WORK TASK
Strip the pictures, then copy the remaining data exactly as it stands.

AVAILABLE DATA
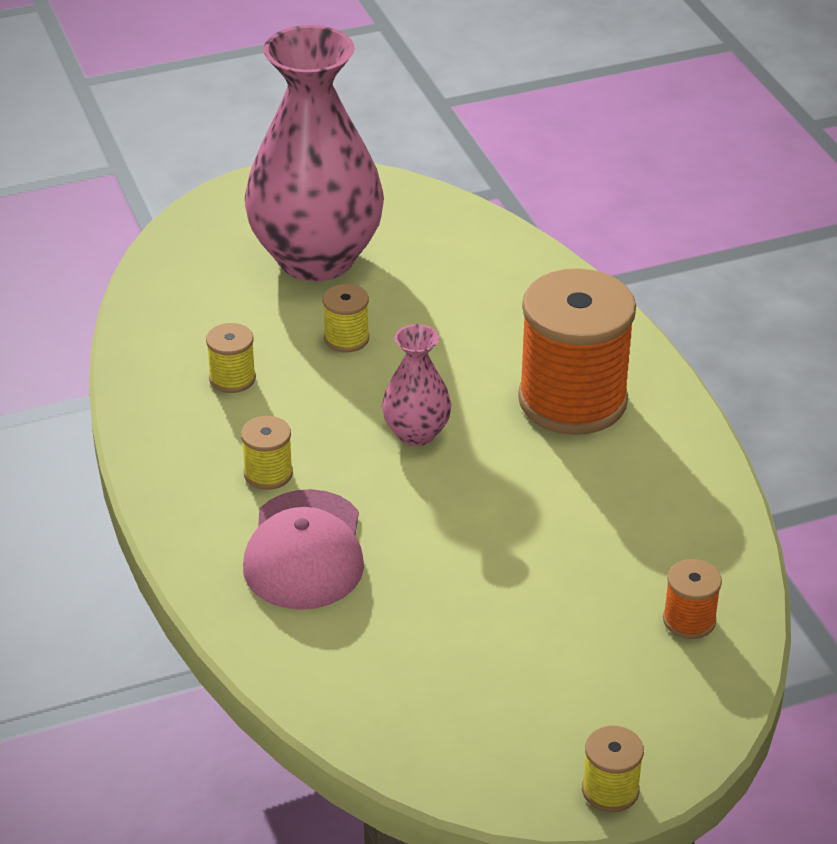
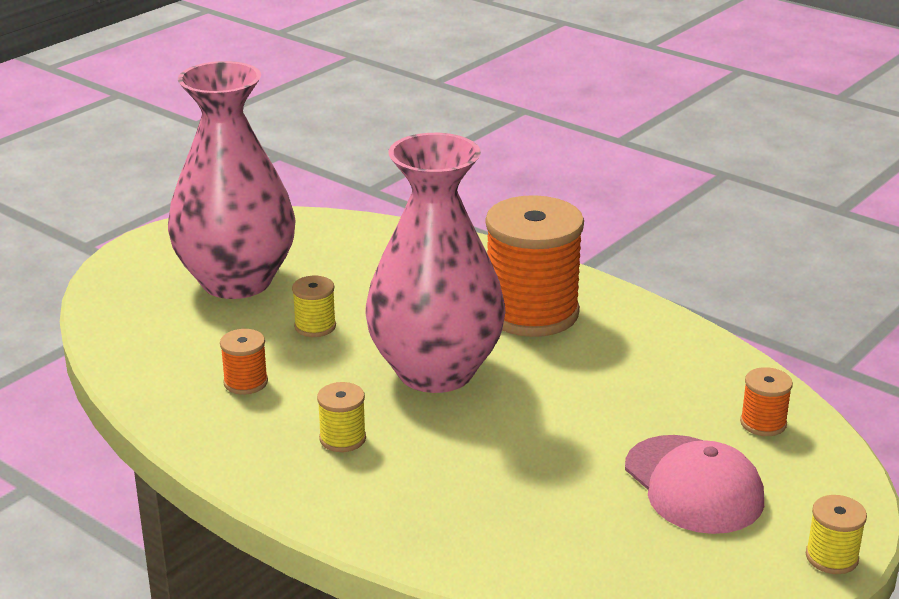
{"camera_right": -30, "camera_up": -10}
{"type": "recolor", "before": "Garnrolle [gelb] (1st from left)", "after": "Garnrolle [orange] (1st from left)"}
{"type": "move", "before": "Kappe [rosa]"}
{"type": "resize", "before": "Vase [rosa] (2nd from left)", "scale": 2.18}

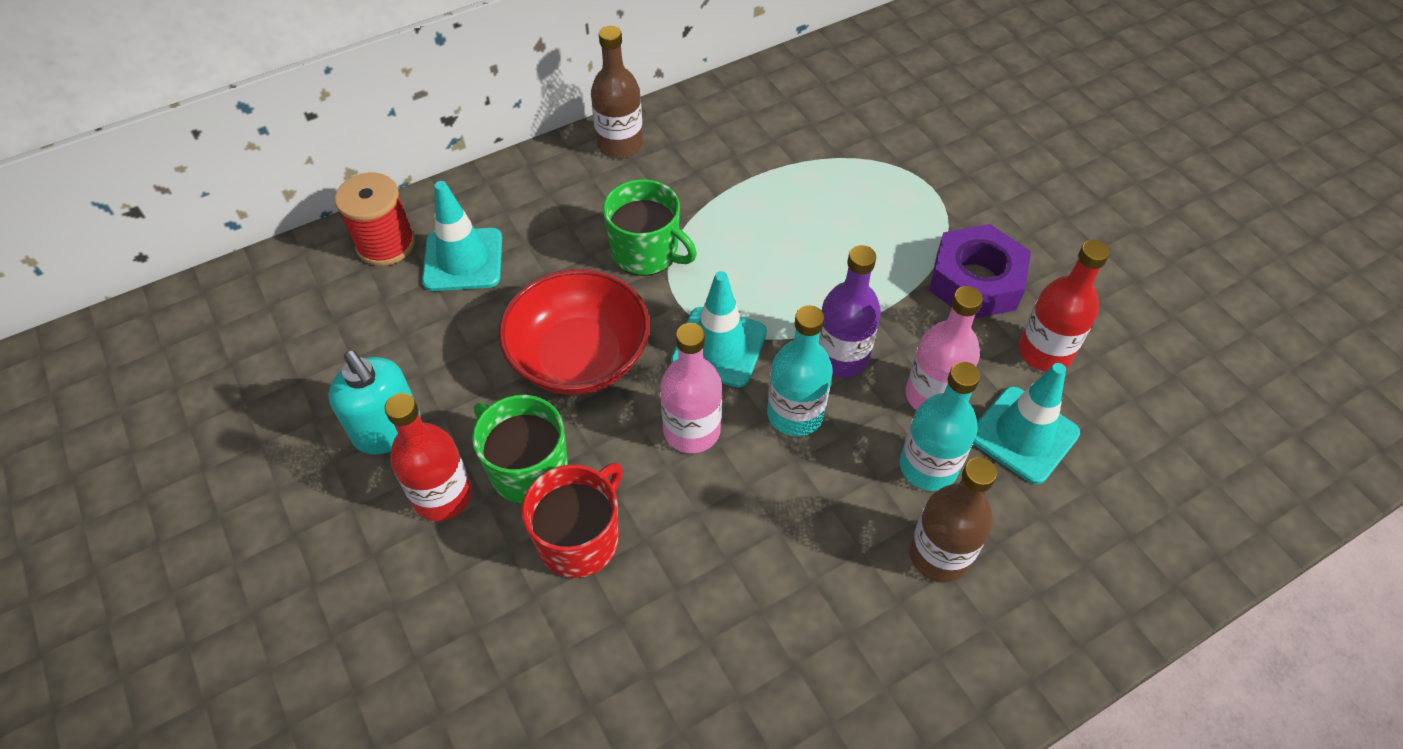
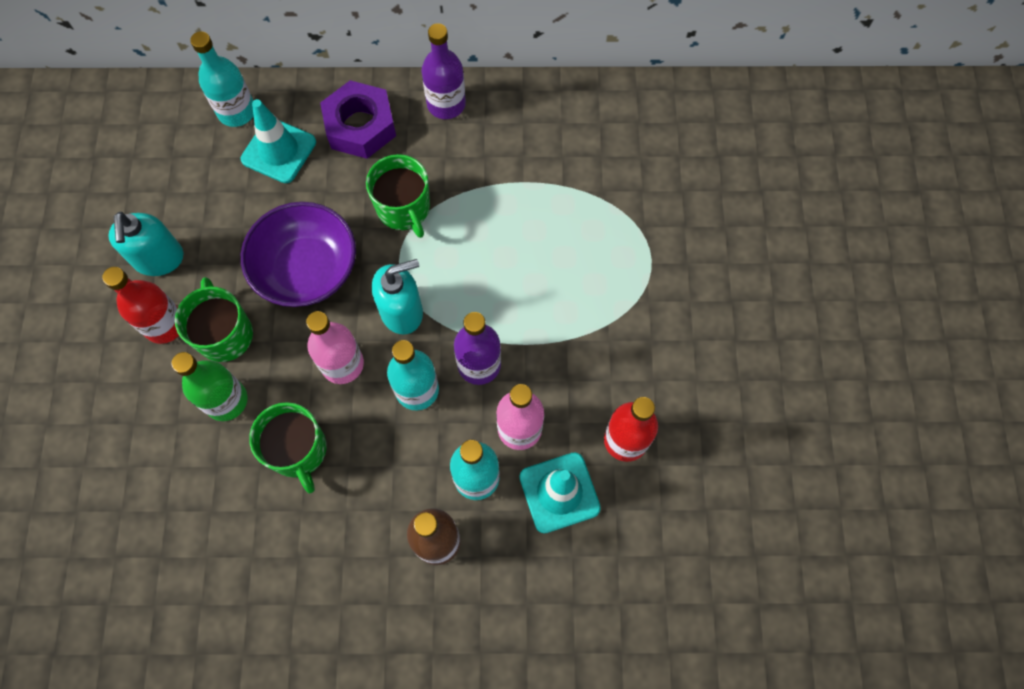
{"camera_right": 30, "camera_up": 15}
{"type": "replace", "before": "Garnrolle [rot]", "after": "Flasche [türkis] (1st from left)"}
{"type": "recolor", "before": "Schüssel [rot]", "after": "Schüssel [lila]"}
{"type": "replace", "before": "Tasse [rot]", "after": "Flasche [grün]"}
{"type": "recolor", "before": "Flasche [braun] (1st from left)", "after": "Flasche [lila] (1st from left)"}
{"type": "replace", "before": "Leitkegel [türkis] (2nd from left)", "after": "Seifenspender [türkis] (2nd from left)"}
{"type": "move", "before": "Sechskantmutter [lila]"}
{"type": "insert", "after": "Tasse [grün] (2nd from left)"}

ANSWER SECTION
{"camera_right": -30, "camera_up": -10}
{"type": "recolor", "before": "Garnrolle [gelb] (1st from left)", "after": "Garnrolle [orange] (1st from left)"}
{"type": "move", "before": "Kappe [rosa]"}
{"type": "resize", "before": "Vase [rosa] (2nd from left)", "scale": 2.18}

{"camera_right": 30, "camera_up": 15}
{"type": "replace", "before": "Garnrolle [rot]", "after": "Flasche [türkis] (1st from left)"}
{"type": "recolor", "before": "Schüssel [rot]", "after": "Schüssel [lila]"}
{"type": "replace", "before": "Tasse [rot]", "after": "Flasche [grün]"}
{"type": "recolor", "before": "Flasche [braun] (1st from left)", "after": "Flasche [lila] (1st from left)"}
{"type": "replace", "before": "Leitkegel [türkis] (2nd from left)", "after": "Seifenspender [türkis] (2nd from left)"}
{"type": "move", "before": "Sechskantmutter [lila]"}
{"type": "insert", "after": "Tasse [grün] (2nd from left)"}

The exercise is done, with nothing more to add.